Change listing data
■ ■ ■ ■
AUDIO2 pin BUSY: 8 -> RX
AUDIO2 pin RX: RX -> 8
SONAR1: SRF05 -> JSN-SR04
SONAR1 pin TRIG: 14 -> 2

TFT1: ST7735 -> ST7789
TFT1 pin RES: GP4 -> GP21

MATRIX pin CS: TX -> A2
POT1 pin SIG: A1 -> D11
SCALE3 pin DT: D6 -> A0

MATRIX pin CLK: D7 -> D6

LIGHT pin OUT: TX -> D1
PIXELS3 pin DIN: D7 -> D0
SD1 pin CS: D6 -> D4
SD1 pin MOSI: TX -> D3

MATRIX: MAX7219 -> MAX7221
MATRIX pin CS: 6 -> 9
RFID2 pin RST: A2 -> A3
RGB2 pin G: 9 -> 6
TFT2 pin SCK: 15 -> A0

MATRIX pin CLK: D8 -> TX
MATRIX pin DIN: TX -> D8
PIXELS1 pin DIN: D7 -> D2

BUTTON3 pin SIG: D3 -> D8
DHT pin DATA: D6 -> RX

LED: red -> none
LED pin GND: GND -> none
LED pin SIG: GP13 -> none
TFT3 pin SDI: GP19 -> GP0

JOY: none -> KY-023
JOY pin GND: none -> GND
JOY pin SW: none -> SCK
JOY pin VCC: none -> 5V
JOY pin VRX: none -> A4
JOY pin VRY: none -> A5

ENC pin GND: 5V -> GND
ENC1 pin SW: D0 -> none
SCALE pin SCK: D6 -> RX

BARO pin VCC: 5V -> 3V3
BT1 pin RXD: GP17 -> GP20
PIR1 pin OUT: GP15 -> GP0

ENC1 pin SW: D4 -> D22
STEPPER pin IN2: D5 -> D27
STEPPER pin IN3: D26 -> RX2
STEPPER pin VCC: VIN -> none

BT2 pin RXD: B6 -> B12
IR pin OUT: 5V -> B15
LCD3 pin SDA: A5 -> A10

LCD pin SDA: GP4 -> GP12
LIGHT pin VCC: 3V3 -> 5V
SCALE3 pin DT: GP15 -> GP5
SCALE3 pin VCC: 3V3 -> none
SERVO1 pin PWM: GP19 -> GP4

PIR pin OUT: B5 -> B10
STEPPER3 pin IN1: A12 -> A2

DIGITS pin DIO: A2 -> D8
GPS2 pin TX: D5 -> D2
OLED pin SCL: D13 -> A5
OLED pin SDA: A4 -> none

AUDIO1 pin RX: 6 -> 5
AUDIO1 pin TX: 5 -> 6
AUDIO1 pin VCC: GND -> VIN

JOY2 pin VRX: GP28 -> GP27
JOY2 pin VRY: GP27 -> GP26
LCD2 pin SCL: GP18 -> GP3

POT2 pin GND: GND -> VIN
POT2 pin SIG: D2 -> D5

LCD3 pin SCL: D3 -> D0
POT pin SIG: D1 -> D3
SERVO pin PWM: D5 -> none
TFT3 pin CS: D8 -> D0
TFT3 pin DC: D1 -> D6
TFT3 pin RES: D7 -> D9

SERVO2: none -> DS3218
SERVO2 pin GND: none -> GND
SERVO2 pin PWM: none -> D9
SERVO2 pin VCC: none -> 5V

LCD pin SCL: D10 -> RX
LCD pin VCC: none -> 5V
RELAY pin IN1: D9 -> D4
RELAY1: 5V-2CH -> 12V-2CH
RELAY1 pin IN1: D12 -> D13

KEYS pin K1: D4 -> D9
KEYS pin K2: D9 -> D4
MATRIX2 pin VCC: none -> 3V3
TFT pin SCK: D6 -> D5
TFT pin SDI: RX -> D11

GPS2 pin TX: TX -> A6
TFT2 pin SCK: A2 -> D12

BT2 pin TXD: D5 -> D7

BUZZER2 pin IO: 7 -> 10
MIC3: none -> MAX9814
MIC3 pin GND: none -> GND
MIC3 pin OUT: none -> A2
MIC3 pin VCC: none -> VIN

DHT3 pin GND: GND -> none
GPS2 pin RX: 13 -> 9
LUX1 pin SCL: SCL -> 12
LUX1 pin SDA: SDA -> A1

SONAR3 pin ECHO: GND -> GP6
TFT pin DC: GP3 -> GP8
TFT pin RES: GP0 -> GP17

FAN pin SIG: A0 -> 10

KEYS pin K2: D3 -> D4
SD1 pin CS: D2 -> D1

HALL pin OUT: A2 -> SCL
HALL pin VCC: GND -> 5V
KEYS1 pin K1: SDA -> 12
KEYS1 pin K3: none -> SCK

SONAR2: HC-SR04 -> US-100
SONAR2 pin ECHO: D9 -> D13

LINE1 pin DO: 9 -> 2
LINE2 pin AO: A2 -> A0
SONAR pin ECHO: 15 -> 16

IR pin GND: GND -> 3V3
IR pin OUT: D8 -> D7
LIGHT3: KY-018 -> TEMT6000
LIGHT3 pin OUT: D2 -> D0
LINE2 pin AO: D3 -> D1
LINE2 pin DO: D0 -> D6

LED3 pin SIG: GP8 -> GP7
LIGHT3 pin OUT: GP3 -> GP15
■ ■ ■ ■
WORK ITEM: All of the data, start to finish: please output it exactly.

SOLUTION:
AUDIO2 pin BUSY: 8 -> RX
AUDIO2 pin RX: RX -> 8
SONAR1: SRF05 -> JSN-SR04
SONAR1 pin TRIG: 14 -> 2

TFT1: ST7735 -> ST7789
TFT1 pin RES: GP4 -> GP21

MATRIX pin CS: TX -> A2
POT1 pin SIG: A1 -> D11
SCALE3 pin DT: D6 -> A0

MATRIX pin CLK: D7 -> D6

LIGHT pin OUT: TX -> D1
PIXELS3 pin DIN: D7 -> D0
SD1 pin CS: D6 -> D4
SD1 pin MOSI: TX -> D3

MATRIX: MAX7219 -> MAX7221
MATRIX pin CS: 6 -> 9
RFID2 pin RST: A2 -> A3
RGB2 pin G: 9 -> 6
TFT2 pin SCK: 15 -> A0

MATRIX pin CLK: D8 -> TX
MATRIX pin DIN: TX -> D8
PIXELS1 pin DIN: D7 -> D2

BUTTON3 pin SIG: D3 -> D8
DHT pin DATA: D6 -> RX

LED: red -> none
LED pin GND: GND -> none
LED pin SIG: GP13 -> none
TFT3 pin SDI: GP19 -> GP0

JOY: none -> KY-023
JOY pin GND: none -> GND
JOY pin SW: none -> SCK
JOY pin VCC: none -> 5V
JOY pin VRX: none -> A4
JOY pin VRY: none -> A5

ENC pin GND: 5V -> GND
ENC1 pin SW: D0 -> none
SCALE pin SCK: D6 -> RX

BARO pin VCC: 5V -> 3V3
BT1 pin RXD: GP17 -> GP20
PIR1 pin OUT: GP15 -> GP0

ENC1 pin SW: D4 -> D22
STEPPER pin IN2: D5 -> D27
STEPPER pin IN3: D26 -> RX2
STEPPER pin VCC: VIN -> none

BT2 pin RXD: B6 -> B12
IR pin OUT: 5V -> B15
LCD3 pin SDA: A5 -> A10

LCD pin SDA: GP4 -> GP12
LIGHT pin VCC: 3V3 -> 5V
SCALE3 pin DT: GP15 -> GP5
SCALE3 pin VCC: 3V3 -> none
SERVO1 pin PWM: GP19 -> GP4

PIR pin OUT: B5 -> B10
STEPPER3 pin IN1: A12 -> A2

DIGITS pin DIO: A2 -> D8
GPS2 pin TX: D5 -> D2
OLED pin SCL: D13 -> A5
OLED pin SDA: A4 -> none

AUDIO1 pin RX: 6 -> 5
AUDIO1 pin TX: 5 -> 6
AUDIO1 pin VCC: GND -> VIN

JOY2 pin VRX: GP28 -> GP27
JOY2 pin VRY: GP27 -> GP26
LCD2 pin SCL: GP18 -> GP3

POT2 pin GND: GND -> VIN
POT2 pin SIG: D2 -> D5

LCD3 pin SCL: D3 -> D0
POT pin SIG: D1 -> D3
SERVO pin PWM: D5 -> none
TFT3 pin CS: D8 -> D0
TFT3 pin DC: D1 -> D6
TFT3 pin RES: D7 -> D9

SERVO2: none -> DS3218
SERVO2 pin GND: none -> GND
SERVO2 pin PWM: none -> D9
SERVO2 pin VCC: none -> 5V

LCD pin SCL: D10 -> RX
LCD pin VCC: none -> 5V
RELAY pin IN1: D9 -> D4
RELAY1: 5V-2CH -> 12V-2CH
RELAY1 pin IN1: D12 -> D13

KEYS pin K1: D4 -> D9
KEYS pin K2: D9 -> D4
MATRIX2 pin VCC: none -> 3V3
TFT pin SCK: D6 -> D5
TFT pin SDI: RX -> D11

GPS2 pin TX: TX -> A6
TFT2 pin SCK: A2 -> D12

BT2 pin TXD: D5 -> D7

BUZZER2 pin IO: 7 -> 10
MIC3: none -> MAX9814
MIC3 pin GND: none -> GND
MIC3 pin OUT: none -> A2
MIC3 pin VCC: none -> VIN

DHT3 pin GND: GND -> none
GPS2 pin RX: 13 -> 9
LUX1 pin SCL: SCL -> 12
LUX1 pin SDA: SDA -> A1

SONAR3 pin ECHO: GND -> GP6
TFT pin DC: GP3 -> GP8
TFT pin RES: GP0 -> GP17

FAN pin SIG: A0 -> 10

KEYS pin K2: D3 -> D4
SD1 pin CS: D2 -> D1

HALL pin OUT: A2 -> SCL
HALL pin VCC: GND -> 5V
KEYS1 pin K1: SDA -> 12
KEYS1 pin K3: none -> SCK

SONAR2: HC-SR04 -> US-100
SONAR2 pin ECHO: D9 -> D13

LINE1 pin DO: 9 -> 2
LINE2 pin AO: A2 -> A0
SONAR pin ECHO: 15 -> 16

IR pin GND: GND -> 3V3
IR pin OUT: D8 -> D7
LIGHT3: KY-018 -> TEMT6000
LIGHT3 pin OUT: D2 -> D0
LINE2 pin AO: D3 -> D1
LINE2 pin DO: D0 -> D6

LED3 pin SIG: GP8 -> GP7
LIGHT3 pin OUT: GP3 -> GP15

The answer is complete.